Work item >> The expected output is exactly the lines below, starting at the line with "R11: 220 (IND, VOL2) -> 220 (IND, ZOB)" and ending at the line with "R209: 1.5k (GND, n10) -> 1.5k (VS, n10)", both included; no other line belongs in it.

---

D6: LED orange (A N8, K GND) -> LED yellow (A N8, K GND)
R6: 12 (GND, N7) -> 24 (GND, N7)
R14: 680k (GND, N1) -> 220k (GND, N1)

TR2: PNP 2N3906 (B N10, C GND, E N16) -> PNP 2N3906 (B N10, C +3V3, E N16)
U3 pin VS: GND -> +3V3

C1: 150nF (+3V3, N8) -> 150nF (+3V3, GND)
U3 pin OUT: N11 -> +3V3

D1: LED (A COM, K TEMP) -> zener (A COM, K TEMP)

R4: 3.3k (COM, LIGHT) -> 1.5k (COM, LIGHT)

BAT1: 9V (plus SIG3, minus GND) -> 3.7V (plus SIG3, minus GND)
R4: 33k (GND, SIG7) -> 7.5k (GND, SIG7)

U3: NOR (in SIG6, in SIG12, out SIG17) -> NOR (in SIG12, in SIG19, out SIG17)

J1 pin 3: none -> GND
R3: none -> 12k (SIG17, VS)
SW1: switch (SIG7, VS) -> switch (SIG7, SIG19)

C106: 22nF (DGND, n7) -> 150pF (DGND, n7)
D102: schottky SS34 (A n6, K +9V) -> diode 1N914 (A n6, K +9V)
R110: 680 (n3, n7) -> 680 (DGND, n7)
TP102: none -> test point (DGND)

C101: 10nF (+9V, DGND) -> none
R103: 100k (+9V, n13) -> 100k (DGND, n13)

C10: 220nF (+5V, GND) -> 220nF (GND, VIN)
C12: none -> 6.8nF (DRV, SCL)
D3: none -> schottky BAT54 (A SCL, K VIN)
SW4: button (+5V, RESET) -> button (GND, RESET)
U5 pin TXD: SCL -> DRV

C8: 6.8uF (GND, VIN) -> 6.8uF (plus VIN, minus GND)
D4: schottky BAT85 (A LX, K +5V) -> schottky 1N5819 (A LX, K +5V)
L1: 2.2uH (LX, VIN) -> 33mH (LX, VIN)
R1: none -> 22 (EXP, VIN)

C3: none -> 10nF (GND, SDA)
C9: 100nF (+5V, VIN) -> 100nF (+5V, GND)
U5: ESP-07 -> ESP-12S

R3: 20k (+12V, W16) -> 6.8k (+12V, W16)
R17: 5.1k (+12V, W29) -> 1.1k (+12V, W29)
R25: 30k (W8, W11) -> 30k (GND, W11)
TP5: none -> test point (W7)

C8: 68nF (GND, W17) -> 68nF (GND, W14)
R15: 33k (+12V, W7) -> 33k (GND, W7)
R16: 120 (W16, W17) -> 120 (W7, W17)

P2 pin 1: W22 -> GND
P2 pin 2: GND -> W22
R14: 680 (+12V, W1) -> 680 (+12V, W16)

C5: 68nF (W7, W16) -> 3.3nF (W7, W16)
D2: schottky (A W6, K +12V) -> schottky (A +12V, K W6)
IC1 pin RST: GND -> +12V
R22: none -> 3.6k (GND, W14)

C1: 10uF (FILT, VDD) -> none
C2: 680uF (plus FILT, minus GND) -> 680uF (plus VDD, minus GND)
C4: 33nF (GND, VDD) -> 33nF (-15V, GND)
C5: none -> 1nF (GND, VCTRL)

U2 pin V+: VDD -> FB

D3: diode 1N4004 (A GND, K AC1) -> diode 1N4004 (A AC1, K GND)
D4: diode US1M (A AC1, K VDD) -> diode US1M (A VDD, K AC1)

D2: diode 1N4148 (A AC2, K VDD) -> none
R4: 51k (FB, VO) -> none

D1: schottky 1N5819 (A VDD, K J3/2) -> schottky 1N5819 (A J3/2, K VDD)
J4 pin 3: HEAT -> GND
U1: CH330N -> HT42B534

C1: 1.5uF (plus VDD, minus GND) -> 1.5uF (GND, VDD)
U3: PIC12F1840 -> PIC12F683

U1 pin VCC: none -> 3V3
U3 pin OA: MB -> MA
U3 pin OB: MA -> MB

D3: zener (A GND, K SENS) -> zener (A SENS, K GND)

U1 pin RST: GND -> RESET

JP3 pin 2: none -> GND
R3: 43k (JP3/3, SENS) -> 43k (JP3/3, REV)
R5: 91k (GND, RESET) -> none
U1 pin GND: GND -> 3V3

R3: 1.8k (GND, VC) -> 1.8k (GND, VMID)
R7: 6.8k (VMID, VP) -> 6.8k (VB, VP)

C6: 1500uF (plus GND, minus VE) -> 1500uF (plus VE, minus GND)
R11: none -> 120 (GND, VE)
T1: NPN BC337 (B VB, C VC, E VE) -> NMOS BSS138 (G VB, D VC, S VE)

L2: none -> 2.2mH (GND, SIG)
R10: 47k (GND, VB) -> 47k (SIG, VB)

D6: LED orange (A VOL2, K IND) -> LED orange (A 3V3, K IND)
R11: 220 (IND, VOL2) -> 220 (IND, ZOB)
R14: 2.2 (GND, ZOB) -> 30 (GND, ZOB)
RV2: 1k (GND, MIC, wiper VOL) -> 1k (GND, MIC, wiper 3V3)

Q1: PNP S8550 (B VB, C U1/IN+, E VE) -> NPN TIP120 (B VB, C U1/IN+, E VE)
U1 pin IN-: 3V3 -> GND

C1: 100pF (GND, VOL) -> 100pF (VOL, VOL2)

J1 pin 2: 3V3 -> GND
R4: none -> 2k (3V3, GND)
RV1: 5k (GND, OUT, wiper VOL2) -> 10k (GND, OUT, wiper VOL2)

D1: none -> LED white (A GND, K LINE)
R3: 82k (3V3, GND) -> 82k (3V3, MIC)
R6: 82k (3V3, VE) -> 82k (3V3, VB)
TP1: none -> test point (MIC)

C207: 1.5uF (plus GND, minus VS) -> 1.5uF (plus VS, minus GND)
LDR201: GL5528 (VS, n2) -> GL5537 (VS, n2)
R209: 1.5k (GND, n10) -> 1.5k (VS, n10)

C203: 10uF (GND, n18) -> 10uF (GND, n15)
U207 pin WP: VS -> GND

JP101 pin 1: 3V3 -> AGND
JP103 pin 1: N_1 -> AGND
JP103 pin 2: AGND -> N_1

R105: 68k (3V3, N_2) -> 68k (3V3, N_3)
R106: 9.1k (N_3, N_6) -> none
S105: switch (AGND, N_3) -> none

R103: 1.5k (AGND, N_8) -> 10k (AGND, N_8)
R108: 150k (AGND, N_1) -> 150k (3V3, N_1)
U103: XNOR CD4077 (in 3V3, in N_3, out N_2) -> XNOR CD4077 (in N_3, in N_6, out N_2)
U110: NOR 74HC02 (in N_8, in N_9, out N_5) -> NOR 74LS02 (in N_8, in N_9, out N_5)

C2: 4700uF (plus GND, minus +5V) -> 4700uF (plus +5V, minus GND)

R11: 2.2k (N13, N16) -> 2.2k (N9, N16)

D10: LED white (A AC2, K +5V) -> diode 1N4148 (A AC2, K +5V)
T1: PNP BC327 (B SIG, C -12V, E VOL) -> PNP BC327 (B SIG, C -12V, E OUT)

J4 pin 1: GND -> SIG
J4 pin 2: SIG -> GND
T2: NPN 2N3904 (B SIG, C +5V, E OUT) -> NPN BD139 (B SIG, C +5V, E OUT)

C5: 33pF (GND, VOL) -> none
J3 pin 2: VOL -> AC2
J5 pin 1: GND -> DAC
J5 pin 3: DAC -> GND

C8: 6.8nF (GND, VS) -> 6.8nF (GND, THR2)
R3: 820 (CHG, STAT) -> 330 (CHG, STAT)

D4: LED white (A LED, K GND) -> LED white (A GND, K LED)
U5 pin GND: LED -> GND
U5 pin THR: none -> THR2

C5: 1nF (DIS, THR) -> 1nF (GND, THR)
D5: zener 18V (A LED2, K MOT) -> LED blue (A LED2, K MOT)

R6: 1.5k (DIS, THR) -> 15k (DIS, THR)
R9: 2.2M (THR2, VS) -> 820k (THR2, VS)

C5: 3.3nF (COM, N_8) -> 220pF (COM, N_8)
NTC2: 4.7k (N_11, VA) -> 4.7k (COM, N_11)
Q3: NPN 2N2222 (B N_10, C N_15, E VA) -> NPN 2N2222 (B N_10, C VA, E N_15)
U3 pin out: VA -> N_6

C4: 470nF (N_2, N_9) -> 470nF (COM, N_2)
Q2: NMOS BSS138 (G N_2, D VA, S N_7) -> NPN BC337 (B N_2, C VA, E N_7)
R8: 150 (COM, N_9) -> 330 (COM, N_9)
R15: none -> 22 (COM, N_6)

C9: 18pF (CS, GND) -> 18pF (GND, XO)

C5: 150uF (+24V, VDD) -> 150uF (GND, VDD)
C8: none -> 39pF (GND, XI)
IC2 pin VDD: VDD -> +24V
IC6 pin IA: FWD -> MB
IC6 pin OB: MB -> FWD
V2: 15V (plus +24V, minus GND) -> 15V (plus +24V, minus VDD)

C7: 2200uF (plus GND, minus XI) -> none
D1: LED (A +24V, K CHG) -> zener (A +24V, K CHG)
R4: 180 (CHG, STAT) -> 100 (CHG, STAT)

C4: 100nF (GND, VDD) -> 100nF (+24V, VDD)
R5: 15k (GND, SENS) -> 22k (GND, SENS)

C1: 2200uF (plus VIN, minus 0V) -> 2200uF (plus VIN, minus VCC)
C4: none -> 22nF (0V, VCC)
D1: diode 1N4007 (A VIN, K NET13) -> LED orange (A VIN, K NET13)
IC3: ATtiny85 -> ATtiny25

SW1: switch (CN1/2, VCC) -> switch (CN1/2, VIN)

---

Finished task >>
R11: 220 (IND, VOL2) -> 220 (IND, ZOB)
R14: 2.2 (GND, ZOB) -> 30 (GND, ZOB)
RV2: 1k (GND, MIC, wiper VOL) -> 1k (GND, MIC, wiper 3V3)

Q1: PNP S8550 (B VB, C U1/IN+, E VE) -> NPN TIP120 (B VB, C U1/IN+, E VE)
U1 pin IN-: 3V3 -> GND

C1: 100pF (GND, VOL) -> 100pF (VOL, VOL2)

J1 pin 2: 3V3 -> GND
R4: none -> 2k (3V3, GND)
RV1: 5k (GND, OUT, wiper VOL2) -> 10k (GND, OUT, wiper VOL2)

D1: none -> LED white (A GND, K LINE)
R3: 82k (3V3, GND) -> 82k (3V3, MIC)
R6: 82k (3V3, VE) -> 82k (3V3, VB)
TP1: none -> test point (MIC)

C207: 1.5uF (plus GND, minus VS) -> 1.5uF (plus VS, minus GND)
LDR201: GL5528 (VS, n2) -> GL5537 (VS, n2)
R209: 1.5k (GND, n10) -> 1.5k (VS, n10)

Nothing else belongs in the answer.